(Task inputs begins)
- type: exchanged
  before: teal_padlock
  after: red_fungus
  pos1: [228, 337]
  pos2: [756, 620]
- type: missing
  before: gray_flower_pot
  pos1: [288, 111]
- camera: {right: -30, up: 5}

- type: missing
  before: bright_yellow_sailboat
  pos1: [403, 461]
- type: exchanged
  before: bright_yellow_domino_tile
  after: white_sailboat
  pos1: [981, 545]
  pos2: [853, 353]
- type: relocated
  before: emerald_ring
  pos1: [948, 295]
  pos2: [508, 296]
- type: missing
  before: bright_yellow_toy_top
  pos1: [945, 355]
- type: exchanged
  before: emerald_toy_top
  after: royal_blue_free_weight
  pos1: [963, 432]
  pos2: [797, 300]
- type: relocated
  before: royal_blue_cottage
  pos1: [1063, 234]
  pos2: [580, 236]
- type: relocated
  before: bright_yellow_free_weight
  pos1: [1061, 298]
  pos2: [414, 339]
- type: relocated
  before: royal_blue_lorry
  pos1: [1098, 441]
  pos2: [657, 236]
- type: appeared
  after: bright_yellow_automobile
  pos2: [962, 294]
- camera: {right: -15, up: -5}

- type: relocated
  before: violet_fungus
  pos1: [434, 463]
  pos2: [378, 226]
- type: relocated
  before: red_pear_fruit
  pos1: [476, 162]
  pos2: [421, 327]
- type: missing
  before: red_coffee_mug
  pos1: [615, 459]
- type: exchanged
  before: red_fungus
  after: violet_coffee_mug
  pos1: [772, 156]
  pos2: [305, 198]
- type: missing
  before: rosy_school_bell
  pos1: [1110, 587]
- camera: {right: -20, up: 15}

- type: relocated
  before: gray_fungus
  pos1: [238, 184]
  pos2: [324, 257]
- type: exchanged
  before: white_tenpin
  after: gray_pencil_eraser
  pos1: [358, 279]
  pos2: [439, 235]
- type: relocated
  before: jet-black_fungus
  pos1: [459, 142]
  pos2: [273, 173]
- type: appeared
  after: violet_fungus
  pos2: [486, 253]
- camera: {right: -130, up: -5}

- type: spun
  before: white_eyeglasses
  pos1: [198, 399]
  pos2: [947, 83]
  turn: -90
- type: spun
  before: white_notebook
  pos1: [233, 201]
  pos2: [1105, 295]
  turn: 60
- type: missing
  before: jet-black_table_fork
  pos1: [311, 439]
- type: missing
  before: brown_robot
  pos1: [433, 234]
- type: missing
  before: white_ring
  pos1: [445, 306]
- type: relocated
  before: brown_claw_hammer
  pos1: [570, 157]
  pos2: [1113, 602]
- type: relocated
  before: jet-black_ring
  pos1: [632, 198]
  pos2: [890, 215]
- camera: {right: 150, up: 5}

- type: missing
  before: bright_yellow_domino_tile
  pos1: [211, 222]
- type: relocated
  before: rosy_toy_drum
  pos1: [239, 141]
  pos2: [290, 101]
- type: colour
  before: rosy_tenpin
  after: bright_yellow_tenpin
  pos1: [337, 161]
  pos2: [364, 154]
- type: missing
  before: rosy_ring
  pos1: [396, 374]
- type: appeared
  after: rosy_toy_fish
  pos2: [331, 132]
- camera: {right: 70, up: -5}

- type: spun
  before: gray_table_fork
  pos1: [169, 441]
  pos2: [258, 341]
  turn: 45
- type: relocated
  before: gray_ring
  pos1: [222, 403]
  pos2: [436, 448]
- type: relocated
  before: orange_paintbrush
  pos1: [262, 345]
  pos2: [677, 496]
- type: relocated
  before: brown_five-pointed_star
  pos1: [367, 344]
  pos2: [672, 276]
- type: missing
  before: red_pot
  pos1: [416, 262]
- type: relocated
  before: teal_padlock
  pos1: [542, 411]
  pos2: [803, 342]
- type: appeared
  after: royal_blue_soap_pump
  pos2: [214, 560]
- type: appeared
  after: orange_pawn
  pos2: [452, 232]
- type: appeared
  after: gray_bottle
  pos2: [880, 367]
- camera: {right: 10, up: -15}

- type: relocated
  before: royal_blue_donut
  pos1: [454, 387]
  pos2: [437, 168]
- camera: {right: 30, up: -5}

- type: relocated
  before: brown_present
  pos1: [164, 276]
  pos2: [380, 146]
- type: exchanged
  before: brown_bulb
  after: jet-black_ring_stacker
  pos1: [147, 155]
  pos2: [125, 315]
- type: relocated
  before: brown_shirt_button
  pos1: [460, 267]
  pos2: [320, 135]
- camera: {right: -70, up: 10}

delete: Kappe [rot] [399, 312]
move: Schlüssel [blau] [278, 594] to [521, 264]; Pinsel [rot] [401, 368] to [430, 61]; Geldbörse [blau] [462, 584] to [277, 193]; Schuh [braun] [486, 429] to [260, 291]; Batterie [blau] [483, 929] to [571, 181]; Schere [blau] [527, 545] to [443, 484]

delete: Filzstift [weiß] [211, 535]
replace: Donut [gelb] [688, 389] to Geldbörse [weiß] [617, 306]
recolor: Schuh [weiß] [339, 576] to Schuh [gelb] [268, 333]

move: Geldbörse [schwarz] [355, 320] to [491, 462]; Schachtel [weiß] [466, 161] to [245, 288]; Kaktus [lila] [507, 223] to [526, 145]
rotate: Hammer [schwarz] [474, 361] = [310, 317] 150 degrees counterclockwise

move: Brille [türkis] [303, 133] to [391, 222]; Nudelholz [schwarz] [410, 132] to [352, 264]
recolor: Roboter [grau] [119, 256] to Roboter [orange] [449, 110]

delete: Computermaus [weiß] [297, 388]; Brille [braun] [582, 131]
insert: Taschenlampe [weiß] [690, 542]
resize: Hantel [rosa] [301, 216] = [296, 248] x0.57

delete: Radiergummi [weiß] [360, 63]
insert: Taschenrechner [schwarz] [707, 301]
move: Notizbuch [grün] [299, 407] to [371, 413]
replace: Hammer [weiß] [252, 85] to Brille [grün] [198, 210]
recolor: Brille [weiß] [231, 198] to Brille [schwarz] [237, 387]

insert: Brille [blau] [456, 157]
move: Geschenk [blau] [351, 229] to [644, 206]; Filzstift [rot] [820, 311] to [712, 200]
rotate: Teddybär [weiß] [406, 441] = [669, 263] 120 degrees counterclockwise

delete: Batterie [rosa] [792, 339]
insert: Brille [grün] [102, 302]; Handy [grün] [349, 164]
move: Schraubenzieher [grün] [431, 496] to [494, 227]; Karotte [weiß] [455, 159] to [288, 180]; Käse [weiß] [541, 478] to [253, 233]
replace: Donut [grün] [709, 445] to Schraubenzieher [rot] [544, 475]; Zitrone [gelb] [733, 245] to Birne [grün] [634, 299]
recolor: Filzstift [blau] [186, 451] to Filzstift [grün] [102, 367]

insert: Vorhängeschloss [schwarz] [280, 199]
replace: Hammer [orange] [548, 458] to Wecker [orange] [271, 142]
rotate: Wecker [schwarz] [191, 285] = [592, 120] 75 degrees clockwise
(Task inputs ends)
### Problem description:
Looking at the data above, return every line from the one with "pos1: [222, 403]" down to the one with "pos1: [164, 276]", exactly and inclusively.

### Exercise response:
  pos1: [222, 403]
  pos2: [436, 448]
- type: relocated
  before: orange_paintbrush
  pos1: [262, 345]
  pos2: [677, 496]
- type: relocated
  before: brown_five-pointed_star
  pos1: [367, 344]
  pos2: [672, 276]
- type: missing
  before: red_pot
  pos1: [416, 262]
- type: relocated
  before: teal_padlock
  pos1: [542, 411]
  pos2: [803, 342]
- type: appeared
  after: royal_blue_soap_pump
  pos2: [214, 560]
- type: appeared
  after: orange_pawn
  pos2: [452, 232]
- type: appeared
  after: gray_bottle
  pos2: [880, 367]
- camera: {right: 10, up: -15}

- type: relocated
  before: royal_blue_donut
  pos1: [454, 387]
  pos2: [437, 168]
- camera: {right: 30, up: -5}

- type: relocated
  before: brown_present
  pos1: [164, 276]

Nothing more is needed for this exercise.